#### GIVEN INFORMATION:
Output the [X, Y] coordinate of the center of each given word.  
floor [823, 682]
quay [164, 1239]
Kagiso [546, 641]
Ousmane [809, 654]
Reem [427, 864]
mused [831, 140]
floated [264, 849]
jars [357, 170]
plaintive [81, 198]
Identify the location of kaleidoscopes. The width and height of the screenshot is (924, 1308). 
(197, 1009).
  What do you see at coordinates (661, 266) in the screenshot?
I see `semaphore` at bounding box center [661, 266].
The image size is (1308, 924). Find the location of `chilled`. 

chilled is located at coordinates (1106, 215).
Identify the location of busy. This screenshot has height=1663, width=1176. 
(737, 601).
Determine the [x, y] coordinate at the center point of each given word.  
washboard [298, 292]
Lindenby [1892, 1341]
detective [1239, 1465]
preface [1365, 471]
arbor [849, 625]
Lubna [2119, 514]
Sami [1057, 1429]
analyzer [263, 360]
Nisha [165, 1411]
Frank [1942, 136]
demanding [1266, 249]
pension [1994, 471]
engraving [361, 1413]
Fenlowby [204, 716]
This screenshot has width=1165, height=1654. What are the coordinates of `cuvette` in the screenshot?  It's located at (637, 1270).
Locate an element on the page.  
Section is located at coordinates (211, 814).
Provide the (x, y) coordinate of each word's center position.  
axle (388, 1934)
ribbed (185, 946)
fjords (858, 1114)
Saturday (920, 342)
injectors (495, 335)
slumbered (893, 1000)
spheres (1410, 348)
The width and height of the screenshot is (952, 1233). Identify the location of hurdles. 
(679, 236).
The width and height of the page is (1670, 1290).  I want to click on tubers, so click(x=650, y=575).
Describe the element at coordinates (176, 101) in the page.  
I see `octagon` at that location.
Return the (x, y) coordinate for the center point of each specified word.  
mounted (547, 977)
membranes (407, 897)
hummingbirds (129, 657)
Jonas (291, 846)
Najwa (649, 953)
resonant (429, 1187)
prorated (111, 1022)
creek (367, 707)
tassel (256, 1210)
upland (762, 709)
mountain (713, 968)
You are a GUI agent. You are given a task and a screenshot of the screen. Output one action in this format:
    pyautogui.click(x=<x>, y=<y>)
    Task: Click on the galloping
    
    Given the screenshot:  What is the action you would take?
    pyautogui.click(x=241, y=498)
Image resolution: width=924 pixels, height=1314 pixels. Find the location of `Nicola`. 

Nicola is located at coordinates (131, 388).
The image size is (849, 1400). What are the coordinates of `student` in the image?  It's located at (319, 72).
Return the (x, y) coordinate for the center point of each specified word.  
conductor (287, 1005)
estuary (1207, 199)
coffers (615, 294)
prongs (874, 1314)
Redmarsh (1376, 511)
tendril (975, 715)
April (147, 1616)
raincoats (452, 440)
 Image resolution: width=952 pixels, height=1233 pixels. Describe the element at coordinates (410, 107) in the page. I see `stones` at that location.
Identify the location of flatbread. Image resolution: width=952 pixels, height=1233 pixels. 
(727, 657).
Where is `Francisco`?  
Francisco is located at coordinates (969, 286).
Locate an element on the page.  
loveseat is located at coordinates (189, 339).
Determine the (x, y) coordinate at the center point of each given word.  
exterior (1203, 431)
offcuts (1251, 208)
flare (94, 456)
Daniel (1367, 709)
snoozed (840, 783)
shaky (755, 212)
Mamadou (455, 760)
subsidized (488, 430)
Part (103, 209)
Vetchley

#### STATED EXERCISE:
Copy the entries word for word, from the line with "April (147, 1616)" to the line with "Francisco is located", including both of those lines.

#### FINISHED TASK:
April (147, 1616)
raincoats (452, 440)
 Image resolution: width=952 pixels, height=1233 pixels. Describe the element at coordinates (410, 107) in the page. I see `stones` at that location.
Identify the location of flatbread. Image resolution: width=952 pixels, height=1233 pixels. 
(727, 657).
Where is `Francisco`?  
Francisco is located at coordinates (969, 286).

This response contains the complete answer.